MATERIAL FOR THIS EXERCISE START

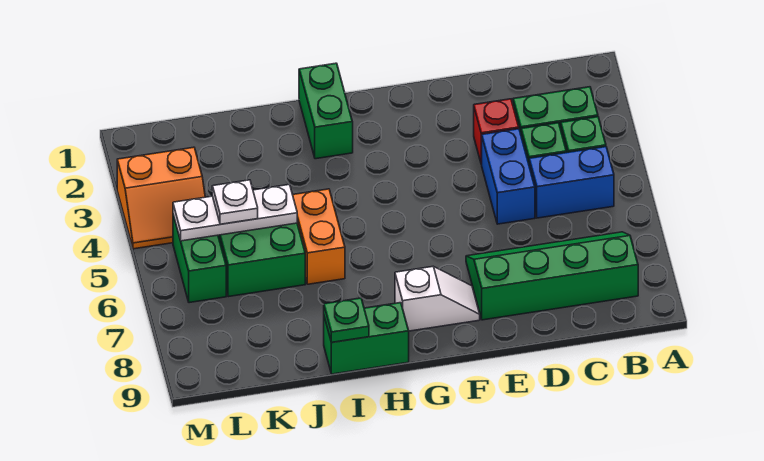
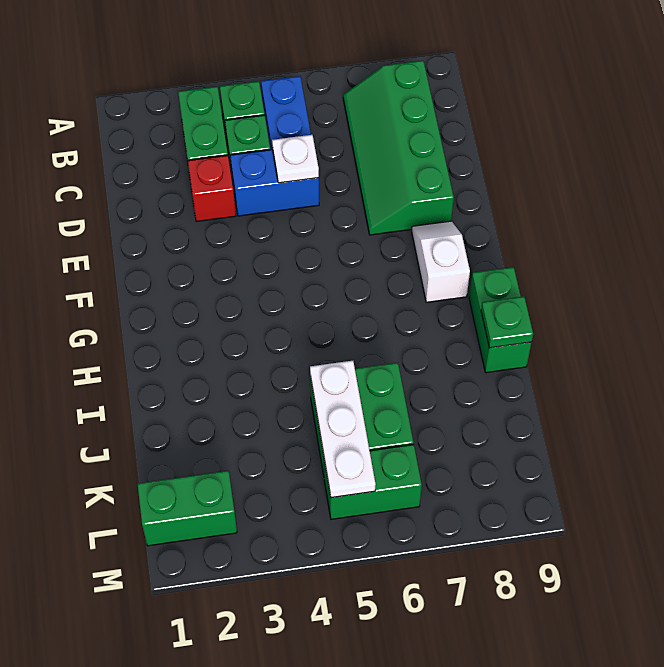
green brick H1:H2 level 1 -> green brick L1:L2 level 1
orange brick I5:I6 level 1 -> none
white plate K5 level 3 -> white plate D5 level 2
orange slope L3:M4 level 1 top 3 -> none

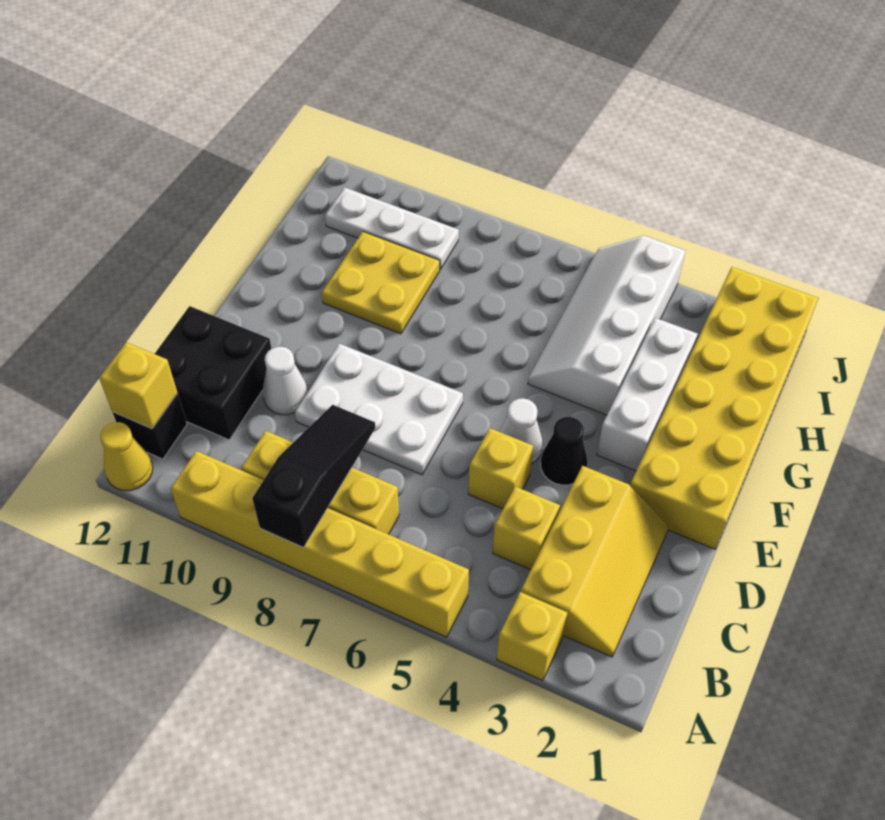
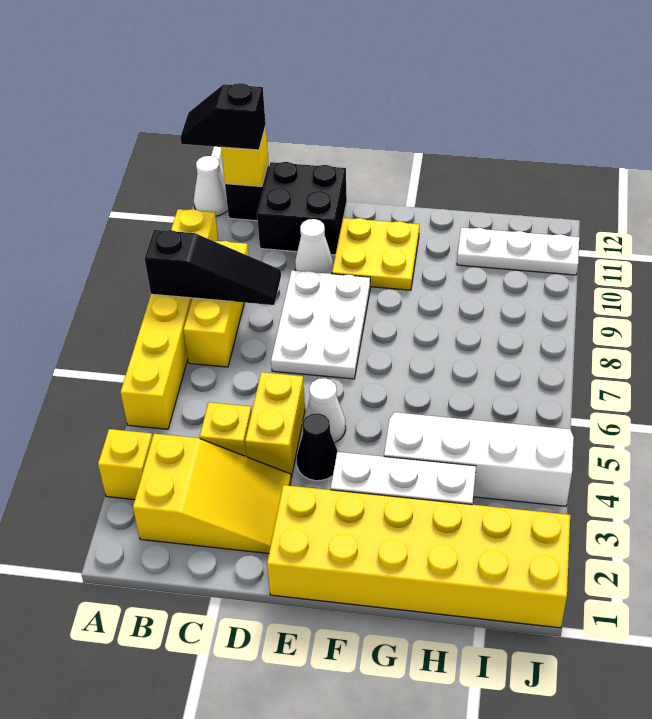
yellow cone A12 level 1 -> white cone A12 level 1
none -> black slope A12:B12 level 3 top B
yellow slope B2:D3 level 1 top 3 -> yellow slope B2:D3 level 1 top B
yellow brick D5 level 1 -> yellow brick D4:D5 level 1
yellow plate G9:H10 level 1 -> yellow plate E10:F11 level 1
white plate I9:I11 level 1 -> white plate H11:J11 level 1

MATERIAL FOR THIS EXERCISE END
MATERIAL FOR THIS EXERCISE START

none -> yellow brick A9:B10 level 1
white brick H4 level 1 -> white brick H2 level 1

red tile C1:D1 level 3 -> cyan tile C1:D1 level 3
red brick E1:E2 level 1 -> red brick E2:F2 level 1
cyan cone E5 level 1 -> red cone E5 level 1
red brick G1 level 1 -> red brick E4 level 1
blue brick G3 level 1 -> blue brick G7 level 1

MATERIAL FOR THIS EXERCISE END

**EXERCISE GOAL:**
Output the lines above exactly, but only those between the line holding "cyan cone E5 level 1 -> red cone E5 level 1" and the line holding "blue brick G3", inclusive.

**SOLVED PROBLEM:**
cyan cone E5 level 1 -> red cone E5 level 1
red brick G1 level 1 -> red brick E4 level 1
blue brick G3 level 1 -> blue brick G7 level 1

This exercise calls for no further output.